## WHAT YOU WILL DO
Without copying any picture, transcribe exactly the lines of the data below from the one containing "orange square: (86, 70) -> (78, 32), moved" through the one containing "gray rectangle: (136, 601)".

** DATASET RECORDS follows **

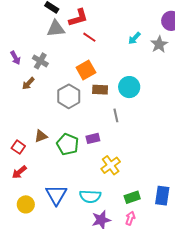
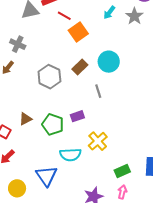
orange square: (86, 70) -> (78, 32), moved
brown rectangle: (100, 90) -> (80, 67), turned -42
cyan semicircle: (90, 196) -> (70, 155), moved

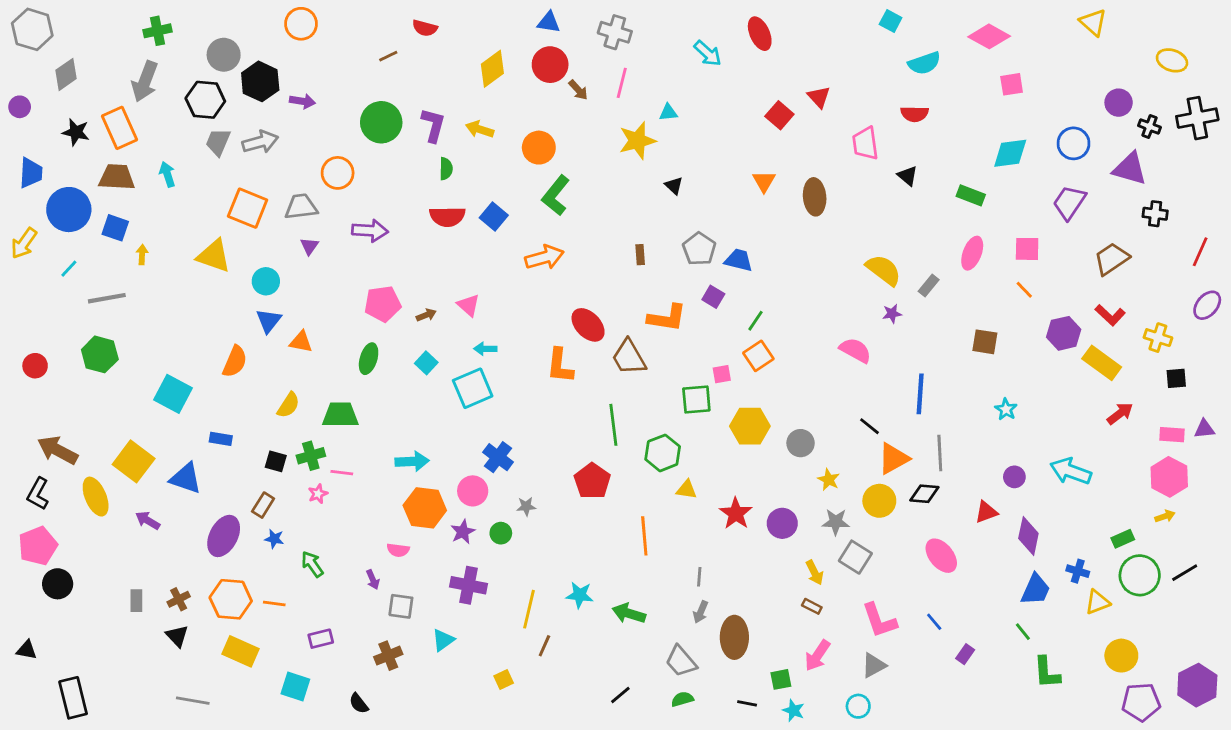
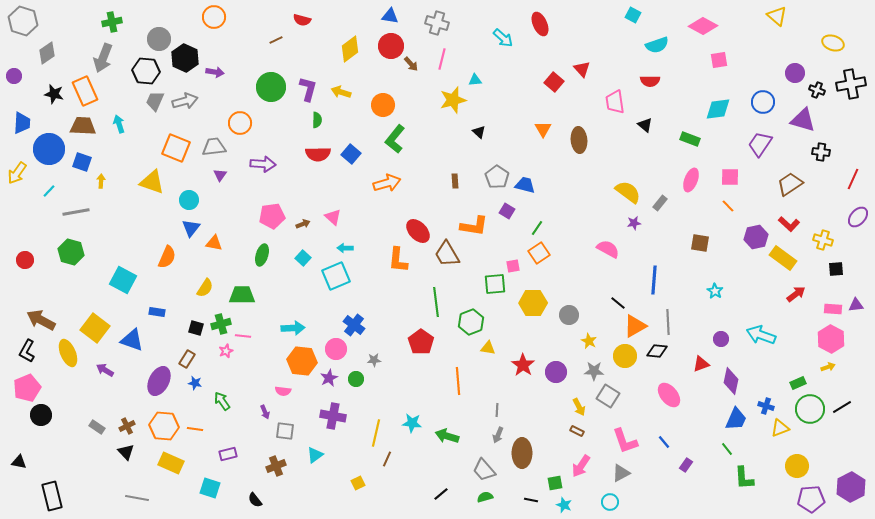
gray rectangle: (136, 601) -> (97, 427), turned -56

** End of DATASET RECORDS **
** DATASET RECORDS follows **

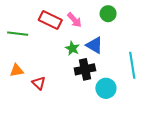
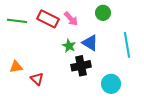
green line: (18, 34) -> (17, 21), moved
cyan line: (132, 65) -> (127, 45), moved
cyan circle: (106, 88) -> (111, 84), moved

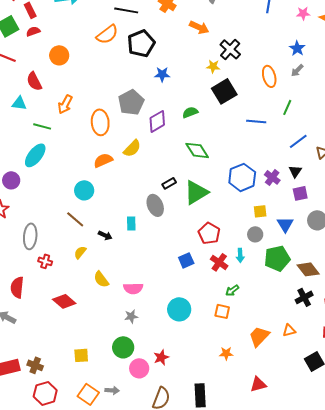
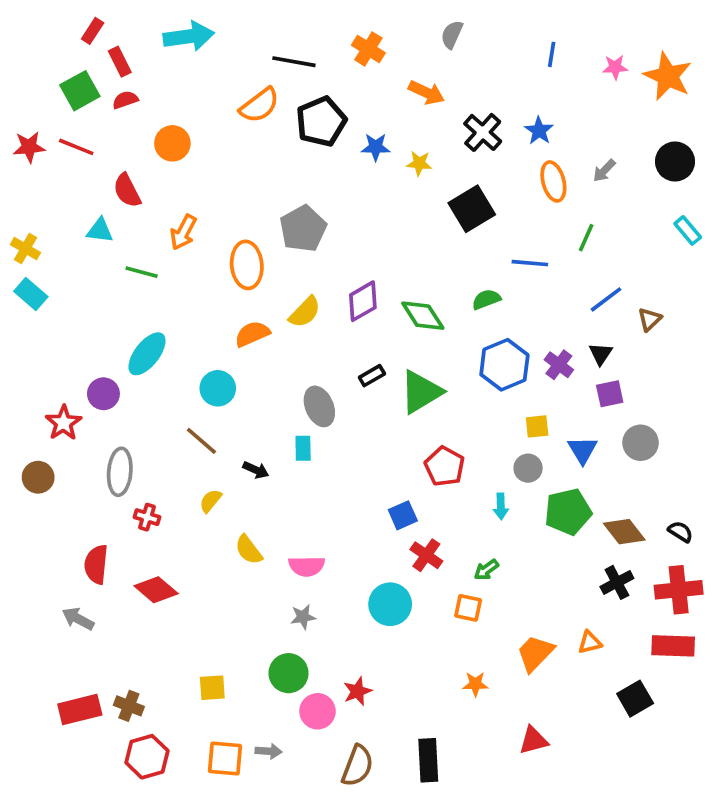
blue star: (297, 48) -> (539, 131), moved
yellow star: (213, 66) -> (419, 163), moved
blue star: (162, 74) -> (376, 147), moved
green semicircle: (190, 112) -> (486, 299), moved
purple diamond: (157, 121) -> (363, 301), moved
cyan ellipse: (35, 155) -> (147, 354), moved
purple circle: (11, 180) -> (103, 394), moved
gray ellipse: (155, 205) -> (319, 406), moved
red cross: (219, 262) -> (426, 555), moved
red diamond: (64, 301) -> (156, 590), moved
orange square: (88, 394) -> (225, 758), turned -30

** End of DATASET RECORDS **
** DATASET RECORDS follows **

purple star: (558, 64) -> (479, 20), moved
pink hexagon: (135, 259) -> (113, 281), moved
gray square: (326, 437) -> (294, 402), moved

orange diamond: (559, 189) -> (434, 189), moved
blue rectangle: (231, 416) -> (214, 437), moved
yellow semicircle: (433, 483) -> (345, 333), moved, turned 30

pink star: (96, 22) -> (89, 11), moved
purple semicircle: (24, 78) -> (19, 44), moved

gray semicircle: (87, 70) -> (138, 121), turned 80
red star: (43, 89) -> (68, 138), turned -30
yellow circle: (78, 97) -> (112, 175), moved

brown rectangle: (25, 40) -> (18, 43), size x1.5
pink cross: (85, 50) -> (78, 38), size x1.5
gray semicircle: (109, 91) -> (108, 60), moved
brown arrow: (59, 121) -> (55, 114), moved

** End of DATASET RECORDS **

## TASK RESPONSE
orange square: (86, 70) -> (78, 32), moved
brown rectangle: (100, 90) -> (80, 67), turned -42
cyan semicircle: (90, 196) -> (70, 155), moved

gray rectangle: (136, 601) -> (97, 427), turned -56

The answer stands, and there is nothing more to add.